[Required action] Somewhere below is a line with "R103: 560 (GND, SIG5) -> 470 (GND, SIG5)" and, later, a line with "C110: 100nF (+3V3, GND) -> 10nF (+3V3, GND)"; repeat those two lines and all the lines between them, exactly as they are.
Segment Start: Provided records
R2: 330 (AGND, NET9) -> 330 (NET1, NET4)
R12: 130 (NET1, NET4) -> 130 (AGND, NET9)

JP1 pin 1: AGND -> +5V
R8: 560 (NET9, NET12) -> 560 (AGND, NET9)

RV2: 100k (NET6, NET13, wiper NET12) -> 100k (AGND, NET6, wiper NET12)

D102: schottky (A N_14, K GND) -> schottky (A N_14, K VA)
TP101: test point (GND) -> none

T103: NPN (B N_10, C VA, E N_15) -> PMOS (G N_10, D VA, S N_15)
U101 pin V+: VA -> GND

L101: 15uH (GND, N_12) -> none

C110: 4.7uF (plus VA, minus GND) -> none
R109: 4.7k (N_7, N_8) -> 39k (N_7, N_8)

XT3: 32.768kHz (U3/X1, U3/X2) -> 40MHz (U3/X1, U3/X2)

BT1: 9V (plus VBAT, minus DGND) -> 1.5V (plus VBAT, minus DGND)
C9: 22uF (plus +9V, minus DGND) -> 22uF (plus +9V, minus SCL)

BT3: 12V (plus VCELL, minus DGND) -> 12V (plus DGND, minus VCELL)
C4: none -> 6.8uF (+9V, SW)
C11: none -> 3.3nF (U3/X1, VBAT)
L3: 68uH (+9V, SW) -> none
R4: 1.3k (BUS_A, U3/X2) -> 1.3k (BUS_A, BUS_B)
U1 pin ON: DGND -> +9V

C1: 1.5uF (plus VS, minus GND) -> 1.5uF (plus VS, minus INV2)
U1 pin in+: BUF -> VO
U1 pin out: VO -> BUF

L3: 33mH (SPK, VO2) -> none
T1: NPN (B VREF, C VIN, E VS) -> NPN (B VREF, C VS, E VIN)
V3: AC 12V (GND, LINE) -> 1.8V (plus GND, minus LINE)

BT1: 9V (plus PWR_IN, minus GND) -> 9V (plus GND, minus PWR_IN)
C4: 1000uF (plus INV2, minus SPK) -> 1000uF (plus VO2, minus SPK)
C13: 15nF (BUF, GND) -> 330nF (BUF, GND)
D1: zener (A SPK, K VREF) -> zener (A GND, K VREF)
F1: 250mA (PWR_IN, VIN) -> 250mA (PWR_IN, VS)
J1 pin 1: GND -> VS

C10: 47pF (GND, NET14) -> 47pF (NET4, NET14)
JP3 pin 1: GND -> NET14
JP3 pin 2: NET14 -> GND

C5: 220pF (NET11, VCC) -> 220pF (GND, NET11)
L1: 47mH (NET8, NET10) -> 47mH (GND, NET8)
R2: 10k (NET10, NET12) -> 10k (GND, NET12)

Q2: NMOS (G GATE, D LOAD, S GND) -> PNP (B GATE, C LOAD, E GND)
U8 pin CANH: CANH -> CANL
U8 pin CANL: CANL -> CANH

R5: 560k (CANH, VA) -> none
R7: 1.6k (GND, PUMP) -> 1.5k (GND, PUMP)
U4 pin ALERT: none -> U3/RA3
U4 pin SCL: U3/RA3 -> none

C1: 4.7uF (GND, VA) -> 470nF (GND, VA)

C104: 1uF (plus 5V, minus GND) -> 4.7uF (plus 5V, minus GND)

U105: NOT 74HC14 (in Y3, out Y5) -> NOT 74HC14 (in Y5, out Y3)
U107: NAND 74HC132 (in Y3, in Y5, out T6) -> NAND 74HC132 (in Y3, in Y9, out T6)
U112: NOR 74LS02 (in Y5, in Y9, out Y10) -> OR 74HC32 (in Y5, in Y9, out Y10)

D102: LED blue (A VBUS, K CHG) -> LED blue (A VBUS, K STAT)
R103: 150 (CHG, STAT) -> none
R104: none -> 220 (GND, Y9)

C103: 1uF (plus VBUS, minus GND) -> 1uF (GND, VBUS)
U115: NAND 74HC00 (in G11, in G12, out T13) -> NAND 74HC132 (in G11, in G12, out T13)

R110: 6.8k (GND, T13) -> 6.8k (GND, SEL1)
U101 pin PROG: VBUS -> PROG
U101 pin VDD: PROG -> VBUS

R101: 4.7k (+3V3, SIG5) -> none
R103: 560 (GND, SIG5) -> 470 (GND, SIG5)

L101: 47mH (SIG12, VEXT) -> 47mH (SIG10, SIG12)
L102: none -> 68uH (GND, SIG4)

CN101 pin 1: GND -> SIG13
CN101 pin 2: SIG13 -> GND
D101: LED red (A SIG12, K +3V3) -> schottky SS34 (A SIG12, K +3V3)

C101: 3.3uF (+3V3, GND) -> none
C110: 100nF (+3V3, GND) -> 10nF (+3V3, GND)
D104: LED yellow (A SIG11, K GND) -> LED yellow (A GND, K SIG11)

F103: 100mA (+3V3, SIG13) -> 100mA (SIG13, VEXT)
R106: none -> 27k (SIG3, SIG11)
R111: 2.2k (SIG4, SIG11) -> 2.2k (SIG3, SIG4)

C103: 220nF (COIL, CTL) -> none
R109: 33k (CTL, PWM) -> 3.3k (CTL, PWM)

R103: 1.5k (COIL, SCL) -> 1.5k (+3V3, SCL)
Segment End: Provided records
[Answer below]
R103: 560 (GND, SIG5) -> 470 (GND, SIG5)

L101: 47mH (SIG12, VEXT) -> 47mH (SIG10, SIG12)
L102: none -> 68uH (GND, SIG4)

CN101 pin 1: GND -> SIG13
CN101 pin 2: SIG13 -> GND
D101: LED red (A SIG12, K +3V3) -> schottky SS34 (A SIG12, K +3V3)

C101: 3.3uF (+3V3, GND) -> none
C110: 100nF (+3V3, GND) -> 10nF (+3V3, GND)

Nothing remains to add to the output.